» Exercise prompt
The records underneath are to be printed in full and exactly, with no pictures carried over.

========================================

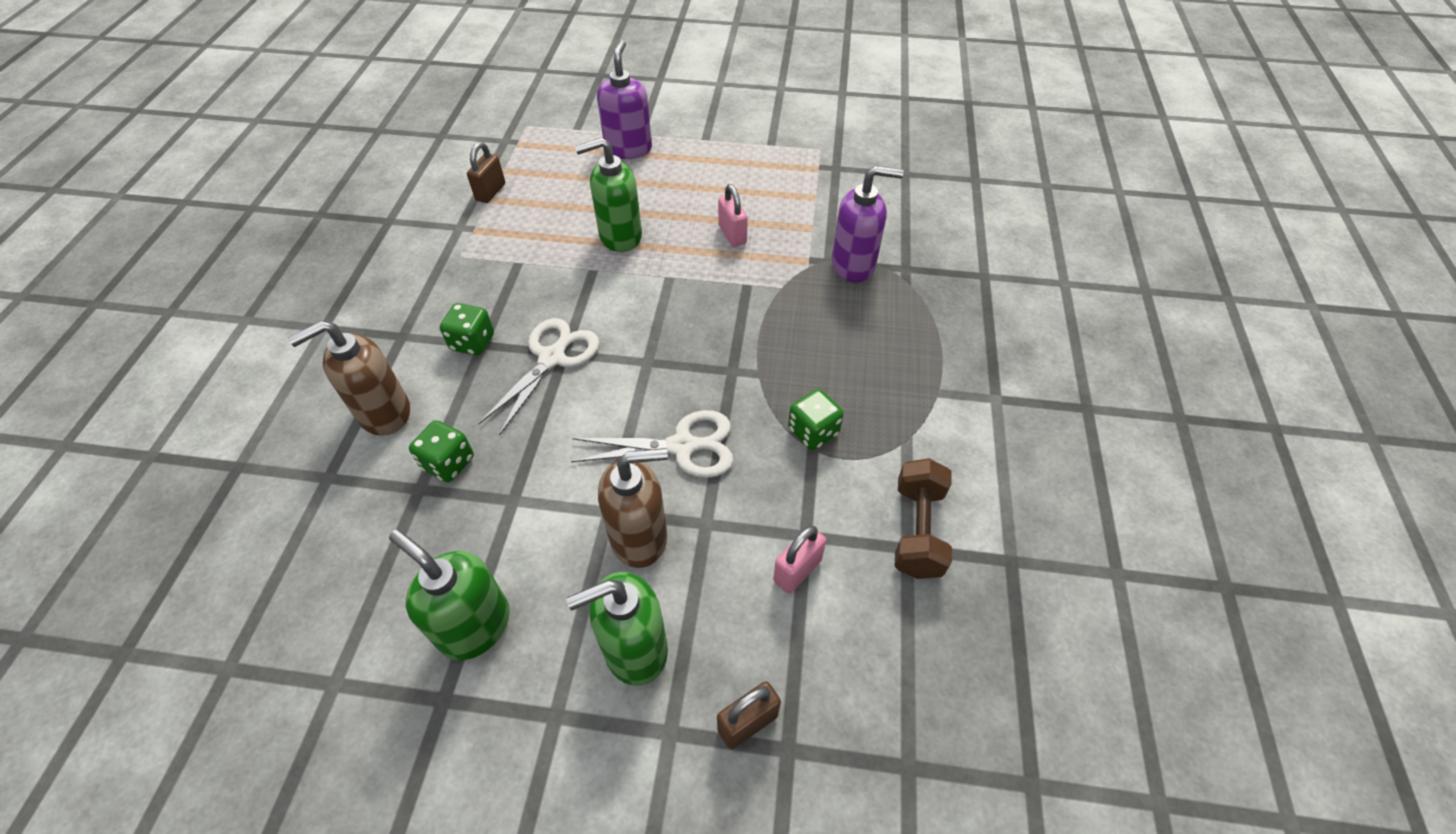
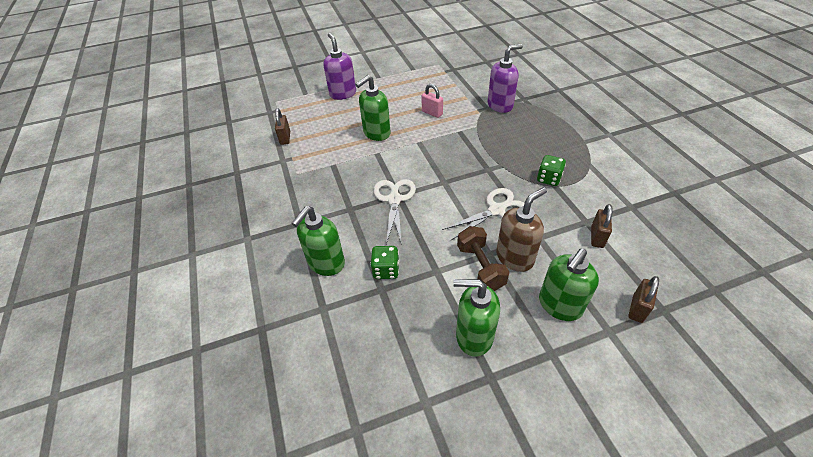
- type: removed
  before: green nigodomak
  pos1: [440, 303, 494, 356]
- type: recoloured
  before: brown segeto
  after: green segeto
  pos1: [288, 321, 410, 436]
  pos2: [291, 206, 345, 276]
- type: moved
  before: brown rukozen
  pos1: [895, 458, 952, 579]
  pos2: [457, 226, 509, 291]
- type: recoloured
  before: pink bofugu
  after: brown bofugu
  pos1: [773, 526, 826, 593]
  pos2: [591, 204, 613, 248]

========================================

» Exercise response
- type: removed
  before: green nigodomak
  pos1: [440, 303, 494, 356]
- type: recoloured
  before: brown segeto
  after: green segeto
  pos1: [288, 321, 410, 436]
  pos2: [291, 206, 345, 276]
- type: moved
  before: brown rukozen
  pos1: [895, 458, 952, 579]
  pos2: [457, 226, 509, 291]
- type: recoloured
  before: pink bofugu
  after: brown bofugu
  pos1: [773, 526, 826, 593]
  pos2: [591, 204, 613, 248]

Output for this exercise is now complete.